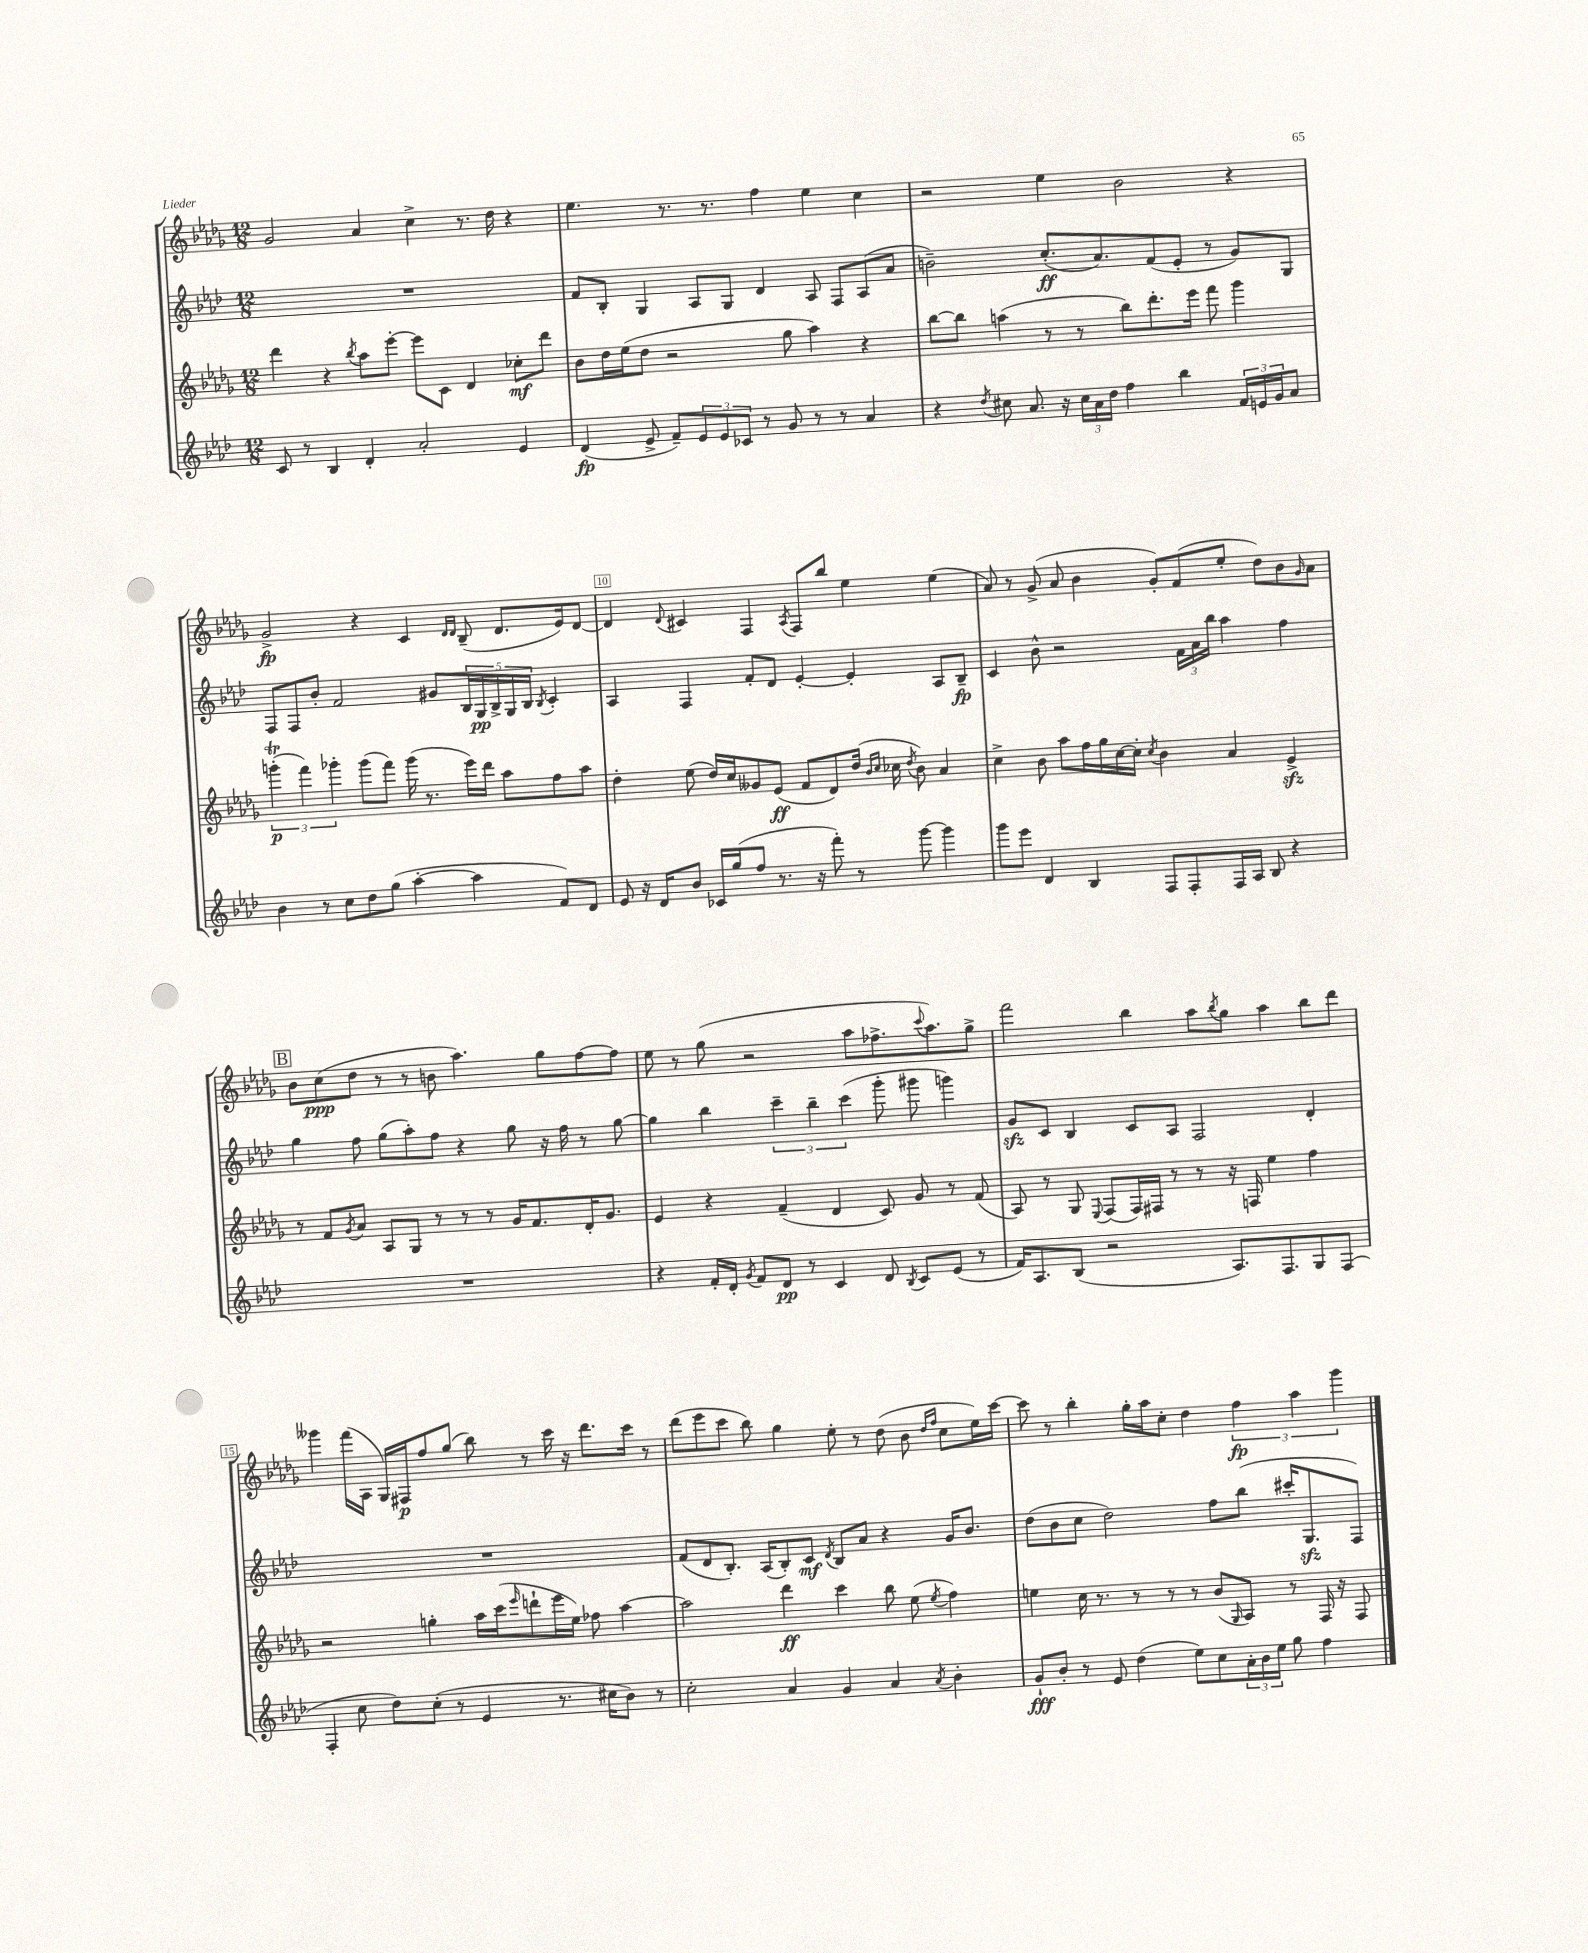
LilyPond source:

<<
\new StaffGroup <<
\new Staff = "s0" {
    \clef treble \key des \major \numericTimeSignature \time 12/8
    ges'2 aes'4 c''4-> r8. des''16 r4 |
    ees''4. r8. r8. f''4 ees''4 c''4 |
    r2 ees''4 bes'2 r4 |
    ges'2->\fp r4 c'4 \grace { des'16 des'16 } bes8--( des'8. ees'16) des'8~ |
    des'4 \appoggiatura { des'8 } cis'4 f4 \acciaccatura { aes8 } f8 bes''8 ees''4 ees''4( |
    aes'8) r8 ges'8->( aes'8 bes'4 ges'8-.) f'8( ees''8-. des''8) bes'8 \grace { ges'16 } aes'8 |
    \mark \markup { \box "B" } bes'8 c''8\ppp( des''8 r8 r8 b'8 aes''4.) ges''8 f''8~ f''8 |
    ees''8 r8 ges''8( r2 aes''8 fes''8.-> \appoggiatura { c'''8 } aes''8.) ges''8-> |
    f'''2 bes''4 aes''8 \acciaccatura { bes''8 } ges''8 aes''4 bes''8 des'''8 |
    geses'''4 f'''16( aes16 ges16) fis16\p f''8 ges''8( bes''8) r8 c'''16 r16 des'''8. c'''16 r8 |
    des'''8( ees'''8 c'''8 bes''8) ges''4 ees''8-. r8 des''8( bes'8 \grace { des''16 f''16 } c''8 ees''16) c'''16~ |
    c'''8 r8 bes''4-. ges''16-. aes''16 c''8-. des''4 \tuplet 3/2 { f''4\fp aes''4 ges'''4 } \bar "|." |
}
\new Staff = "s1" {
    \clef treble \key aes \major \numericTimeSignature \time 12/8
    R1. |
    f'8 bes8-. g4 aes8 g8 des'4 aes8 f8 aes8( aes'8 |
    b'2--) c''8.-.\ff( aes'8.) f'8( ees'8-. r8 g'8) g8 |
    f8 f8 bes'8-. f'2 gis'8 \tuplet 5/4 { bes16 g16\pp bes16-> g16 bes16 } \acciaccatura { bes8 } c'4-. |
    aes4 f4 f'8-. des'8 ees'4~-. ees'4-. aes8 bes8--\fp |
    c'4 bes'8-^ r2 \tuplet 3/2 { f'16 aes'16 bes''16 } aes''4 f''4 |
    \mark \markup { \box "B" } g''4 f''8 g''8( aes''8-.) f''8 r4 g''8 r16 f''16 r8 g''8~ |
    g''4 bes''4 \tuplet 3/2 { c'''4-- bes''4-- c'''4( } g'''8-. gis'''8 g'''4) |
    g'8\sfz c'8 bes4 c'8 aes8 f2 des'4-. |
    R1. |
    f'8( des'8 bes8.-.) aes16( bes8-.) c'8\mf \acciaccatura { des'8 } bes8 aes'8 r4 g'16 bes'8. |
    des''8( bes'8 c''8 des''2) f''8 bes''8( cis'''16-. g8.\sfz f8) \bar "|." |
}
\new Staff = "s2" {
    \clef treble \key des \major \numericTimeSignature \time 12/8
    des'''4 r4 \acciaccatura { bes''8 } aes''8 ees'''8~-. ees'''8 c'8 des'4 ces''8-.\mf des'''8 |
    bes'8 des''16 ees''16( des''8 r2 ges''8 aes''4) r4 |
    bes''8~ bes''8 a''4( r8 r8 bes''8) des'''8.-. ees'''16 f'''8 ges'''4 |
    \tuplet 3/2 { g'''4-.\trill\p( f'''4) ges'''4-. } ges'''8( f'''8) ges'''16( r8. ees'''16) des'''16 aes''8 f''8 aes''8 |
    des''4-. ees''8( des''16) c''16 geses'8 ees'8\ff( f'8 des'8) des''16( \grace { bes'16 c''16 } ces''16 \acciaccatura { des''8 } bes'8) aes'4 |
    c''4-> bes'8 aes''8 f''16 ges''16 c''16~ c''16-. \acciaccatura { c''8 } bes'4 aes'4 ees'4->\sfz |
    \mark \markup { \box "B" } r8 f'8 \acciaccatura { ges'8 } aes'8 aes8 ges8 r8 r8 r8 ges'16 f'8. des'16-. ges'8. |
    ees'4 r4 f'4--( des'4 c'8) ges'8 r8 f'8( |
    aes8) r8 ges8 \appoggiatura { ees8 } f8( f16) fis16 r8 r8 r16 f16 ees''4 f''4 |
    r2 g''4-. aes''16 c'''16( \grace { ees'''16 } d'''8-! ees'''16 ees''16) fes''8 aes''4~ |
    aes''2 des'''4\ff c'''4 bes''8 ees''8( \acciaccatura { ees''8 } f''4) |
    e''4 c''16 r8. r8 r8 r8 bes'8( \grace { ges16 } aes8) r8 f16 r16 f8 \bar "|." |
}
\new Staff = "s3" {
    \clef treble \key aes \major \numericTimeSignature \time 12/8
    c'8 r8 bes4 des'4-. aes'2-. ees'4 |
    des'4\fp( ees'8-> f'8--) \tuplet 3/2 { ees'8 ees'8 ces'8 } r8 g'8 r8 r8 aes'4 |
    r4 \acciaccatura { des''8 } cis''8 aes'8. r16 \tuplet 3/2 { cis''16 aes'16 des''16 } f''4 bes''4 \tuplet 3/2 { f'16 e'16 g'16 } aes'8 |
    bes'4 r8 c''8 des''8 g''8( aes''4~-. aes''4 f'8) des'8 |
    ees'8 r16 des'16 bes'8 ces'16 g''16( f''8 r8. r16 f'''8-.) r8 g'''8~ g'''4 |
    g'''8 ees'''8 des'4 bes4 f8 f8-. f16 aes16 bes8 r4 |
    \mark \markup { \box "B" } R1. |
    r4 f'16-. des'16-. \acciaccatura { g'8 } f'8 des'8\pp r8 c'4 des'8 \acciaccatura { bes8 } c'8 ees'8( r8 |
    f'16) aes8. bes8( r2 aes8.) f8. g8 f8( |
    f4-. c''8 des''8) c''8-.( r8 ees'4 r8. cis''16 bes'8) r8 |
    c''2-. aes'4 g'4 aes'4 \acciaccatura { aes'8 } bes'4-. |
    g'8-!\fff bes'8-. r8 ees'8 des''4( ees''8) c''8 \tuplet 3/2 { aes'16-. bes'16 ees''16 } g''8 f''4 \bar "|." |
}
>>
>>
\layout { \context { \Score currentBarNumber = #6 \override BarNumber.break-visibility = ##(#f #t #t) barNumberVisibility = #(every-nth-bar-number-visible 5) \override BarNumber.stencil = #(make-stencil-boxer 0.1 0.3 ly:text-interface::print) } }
■ ■ ■ ■
[作業内容]:
資料から文字列「markup」を含む行をすべて見つけ、それらを書き写しなさい。

[問題の解答]:
    \mark \markup { \box "B" } bes'8 c''8\ppp( des''8 r8 r8 b'8 aes''4.) ges''8 f''8~ f''8 |
    \mark \markup { \box "B" } g''4 f''8 g''8( aes''8-.) f''8 r4 g''8 r16 f''16 r8 g''8~ |
    \mark \markup { \box "B" } r8 f'8 \acciaccatura { ges'8 } aes'8 aes8 ges8 r8 r8 r8 ges'16 f'8. des'16-. ges'8. |
    \mark \markup { \box "B" } R1. |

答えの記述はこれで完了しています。